What you need to do =>
Will you transcribe all the entries word for word, skipping the pictures they hold?

Supplied entries =>
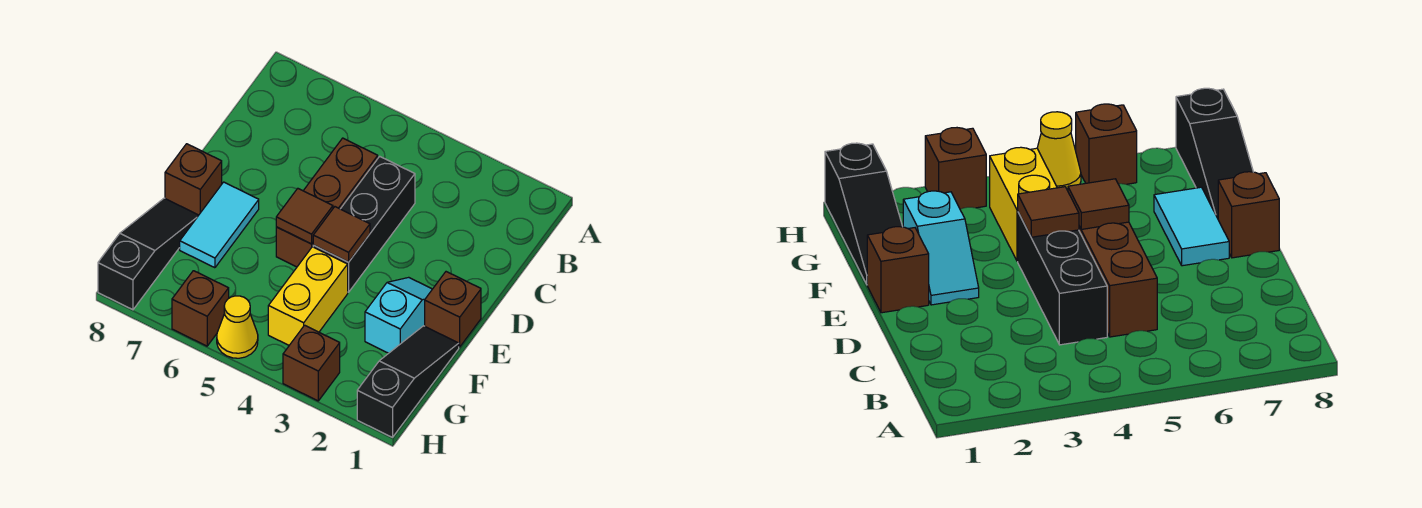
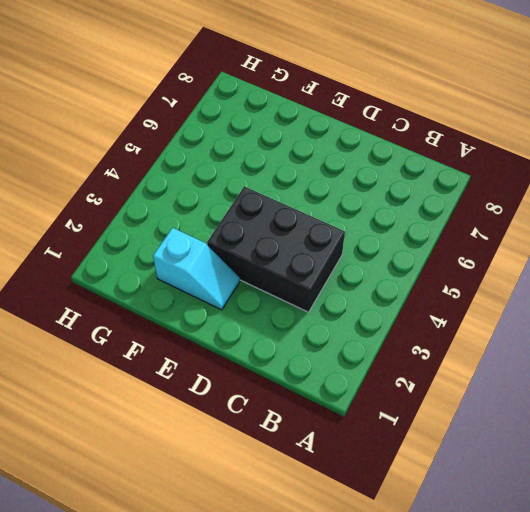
black 2x3 brick [207,186,345,312] -> black 1x3 brick [313,156,415,292]
none -> brown 1x3 brick [276,138,378,267]
none -> brown 1x1 brick [425,272,481,347]
none -> cyan 1x2 tile [180,182,259,268]

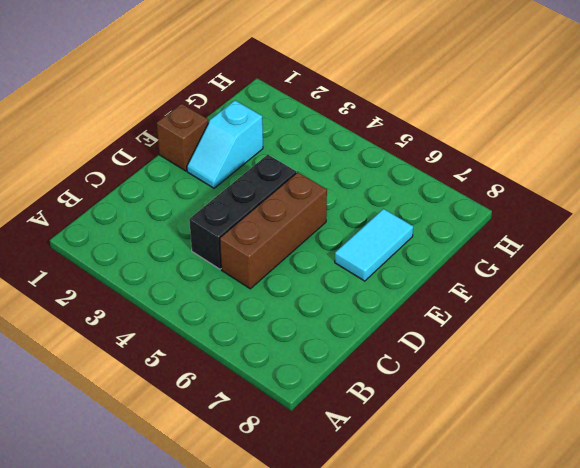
none -> brown 1x1 brick [165,144,222,215]
none -> black 1x3 slope [357,326,459,437]
none -> yellow 1x2 brick [268,247,348,345]

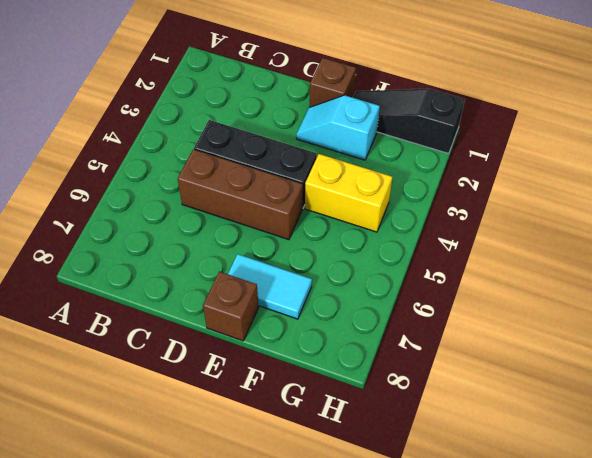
none -> black 1x3 slope [98,198,199,310]
none -> brown 1x1 brick [283,325,340,401]
none -> yellow 1x1 cone [217,296,258,358]

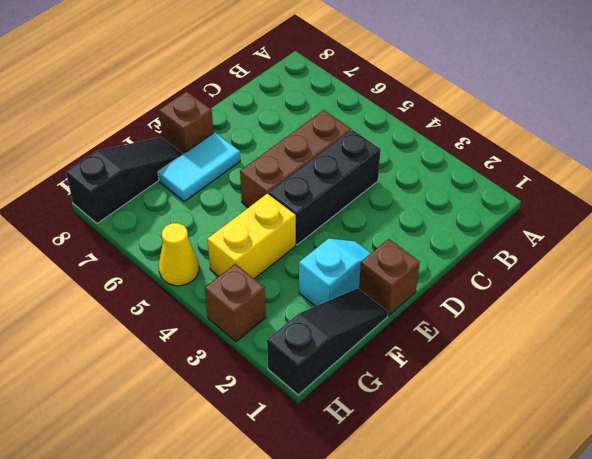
none -> brown 1x1 brick [172,271,229,346]
none -> brown 1x1 tile [313,207,370,262]
none -> brown 1x1 tile [276,189,333,244]

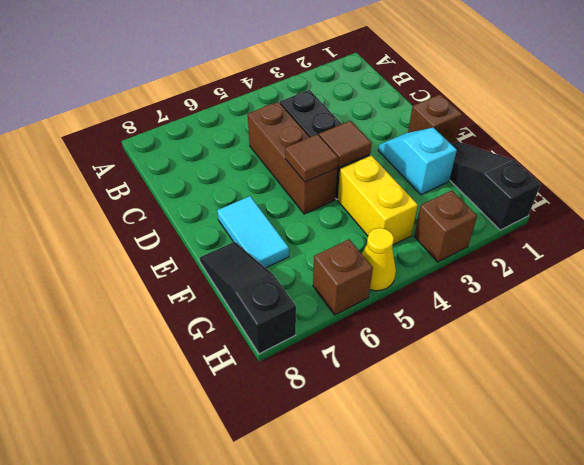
none -> brown 1x1 brick [165,144,222,215]

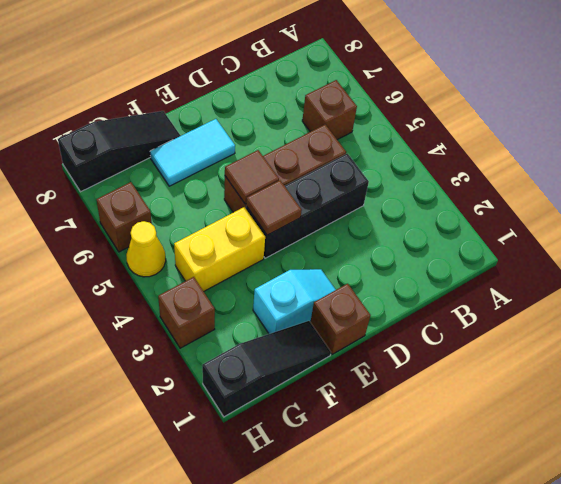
brown 1x1 brick [302,80,357,140] -> brown 1x1 brick moved to [165,144,222,215]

Finished exercise =>
black 2x3 brick [207,186,345,312] -> black 1x3 brick [313,156,415,292]
none -> brown 1x3 brick [276,138,378,267]
none -> brown 1x1 brick [425,272,481,347]
none -> cyan 1x2 tile [180,182,259,268]

none -> brown 1x1 brick [165,144,222,215]
none -> black 1x3 slope [357,326,459,437]
none -> yellow 1x2 brick [268,247,348,345]

none -> black 1x3 slope [98,198,199,310]
none -> brown 1x1 brick [283,325,340,401]
none -> yellow 1x1 cone [217,296,258,358]

none -> brown 1x1 brick [172,271,229,346]
none -> brown 1x1 tile [313,207,370,262]
none -> brown 1x1 tile [276,189,333,244]

none -> brown 1x1 brick [165,144,222,215]

brown 1x1 brick [302,80,357,140] -> brown 1x1 brick moved to [165,144,222,215]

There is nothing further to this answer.